● Scene change data
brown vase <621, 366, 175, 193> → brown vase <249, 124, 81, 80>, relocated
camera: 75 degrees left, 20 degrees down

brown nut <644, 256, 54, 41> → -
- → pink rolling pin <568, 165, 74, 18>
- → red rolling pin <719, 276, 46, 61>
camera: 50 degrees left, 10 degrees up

● What the task asks
Could you write out all the entries word for word?

● Written solution
brown vase <621, 366, 175, 193> → brown vase <249, 124, 81, 80>, relocated
camera: 75 degrees left, 20 degrees down

brown nut <644, 256, 54, 41> → -
- → pink rolling pin <568, 165, 74, 18>
- → red rolling pin <719, 276, 46, 61>
camera: 50 degrees left, 10 degrees up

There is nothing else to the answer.